WHAT YOU NEED TO DO ▸ Rewrite the entries below with "centreline" changed to "centerline" wherever it occurs, keeping every other part the same.
# # # # # # #
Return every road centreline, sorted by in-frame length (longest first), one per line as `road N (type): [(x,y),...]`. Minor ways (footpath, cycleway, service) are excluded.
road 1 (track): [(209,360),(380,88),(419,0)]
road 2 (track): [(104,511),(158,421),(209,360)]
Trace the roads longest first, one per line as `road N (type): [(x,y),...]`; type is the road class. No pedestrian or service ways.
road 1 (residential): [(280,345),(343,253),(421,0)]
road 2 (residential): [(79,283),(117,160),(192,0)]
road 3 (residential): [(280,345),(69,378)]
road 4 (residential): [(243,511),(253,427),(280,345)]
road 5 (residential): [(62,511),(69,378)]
# # # # # # #
THE RESULT ▸
Return every road centerline, sorted by in-frame length (longest first), one per line as `road N (type): [(x,y),...]`. Minor ways (footpath, cycleway, service) are excluded.
road 1 (track): [(209,360),(380,88),(419,0)]
road 2 (track): [(104,511),(158,421),(209,360)]
Trace the roads longest first, one per line as `road N (type): [(x,y),...]`; type is the road class. No pedestrian or service ways.
road 1 (residential): [(280,345),(343,253),(421,0)]
road 2 (residential): [(79,283),(117,160),(192,0)]
road 3 (residential): [(280,345),(69,378)]
road 4 (residential): [(243,511),(253,427),(280,345)]
road 5 (residential): [(62,511),(69,378)]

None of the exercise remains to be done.